SUPPLIED MATERIAL:
↓↓↓

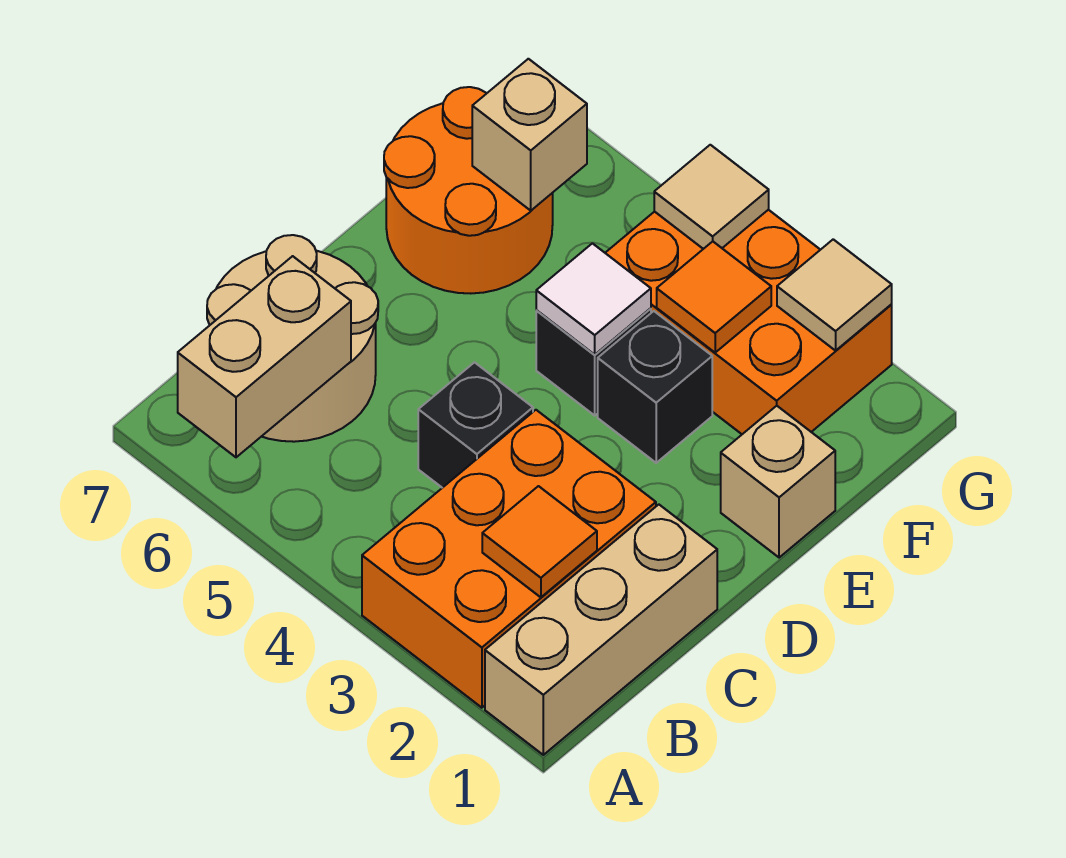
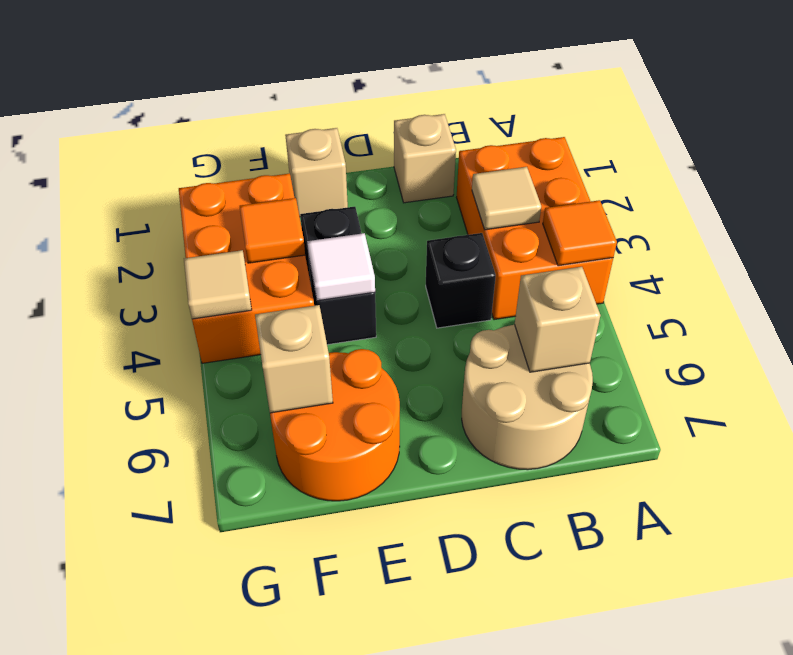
tan brick A1:C1 level 1 -> tan brick C1 level 1
orange brick A2:C3 level 1 -> orange brick A2:B4 level 1
tan brick A6:B6 level 2 -> tan brick B6 level 2
orange tile B2 level 2 -> orange tile A4 level 2
tan tile G2 level 2 -> tan tile B3 level 2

↑↑↑

Could you write out the records again exactly, without any of their pictures?

SOLUTION FOR THIS PROBLEM:
tan brick A1:C1 level 1 -> tan brick C1 level 1
orange brick A2:C3 level 1 -> orange brick A2:B4 level 1
tan brick A6:B6 level 2 -> tan brick B6 level 2
orange tile B2 level 2 -> orange tile A4 level 2
tan tile G2 level 2 -> tan tile B3 level 2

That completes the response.